[Object transformation records]
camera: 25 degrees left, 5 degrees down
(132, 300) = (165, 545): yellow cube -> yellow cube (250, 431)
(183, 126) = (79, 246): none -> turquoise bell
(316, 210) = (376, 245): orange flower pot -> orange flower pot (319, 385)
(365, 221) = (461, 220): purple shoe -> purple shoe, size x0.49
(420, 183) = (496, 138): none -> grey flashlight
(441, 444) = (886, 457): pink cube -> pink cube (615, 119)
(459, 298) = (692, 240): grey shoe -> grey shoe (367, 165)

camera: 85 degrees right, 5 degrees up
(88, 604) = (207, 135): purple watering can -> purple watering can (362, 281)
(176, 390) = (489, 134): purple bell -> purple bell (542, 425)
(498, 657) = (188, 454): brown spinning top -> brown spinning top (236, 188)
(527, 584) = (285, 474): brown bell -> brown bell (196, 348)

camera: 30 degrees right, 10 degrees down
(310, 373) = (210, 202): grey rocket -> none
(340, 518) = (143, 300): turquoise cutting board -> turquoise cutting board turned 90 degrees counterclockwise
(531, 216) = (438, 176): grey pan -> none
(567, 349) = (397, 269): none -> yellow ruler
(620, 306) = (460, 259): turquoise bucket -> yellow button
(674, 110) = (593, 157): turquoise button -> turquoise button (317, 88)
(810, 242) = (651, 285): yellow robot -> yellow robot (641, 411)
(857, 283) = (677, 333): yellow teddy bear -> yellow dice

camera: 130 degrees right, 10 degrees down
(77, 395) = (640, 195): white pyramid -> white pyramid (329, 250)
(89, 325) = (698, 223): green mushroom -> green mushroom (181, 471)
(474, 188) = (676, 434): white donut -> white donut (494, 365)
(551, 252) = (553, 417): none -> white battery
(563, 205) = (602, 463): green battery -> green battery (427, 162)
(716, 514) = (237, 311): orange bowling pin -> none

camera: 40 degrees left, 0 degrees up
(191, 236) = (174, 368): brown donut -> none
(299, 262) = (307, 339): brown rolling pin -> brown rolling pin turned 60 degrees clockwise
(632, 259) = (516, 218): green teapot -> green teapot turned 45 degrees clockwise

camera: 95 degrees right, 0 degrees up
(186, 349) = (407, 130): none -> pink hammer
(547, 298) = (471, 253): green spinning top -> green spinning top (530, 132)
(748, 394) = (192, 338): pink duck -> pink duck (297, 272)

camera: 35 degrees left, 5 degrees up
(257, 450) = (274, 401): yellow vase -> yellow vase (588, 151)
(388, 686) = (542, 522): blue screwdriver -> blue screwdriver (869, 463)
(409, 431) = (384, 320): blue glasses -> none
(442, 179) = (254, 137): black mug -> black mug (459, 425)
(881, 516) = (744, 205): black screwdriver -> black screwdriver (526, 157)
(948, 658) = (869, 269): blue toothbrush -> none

=== Work task ===
Copy out each line in the preceding records that contains "turned".

=== Result of the exercise ===
(340, 518) = (143, 300): turquoise cutting board -> turquoise cutting board turned 90 degrees counterclockwise
(299, 262) = (307, 339): brown rolling pin -> brown rolling pin turned 60 degrees clockwise
(632, 259) = (516, 218): green teapot -> green teapot turned 45 degrees clockwise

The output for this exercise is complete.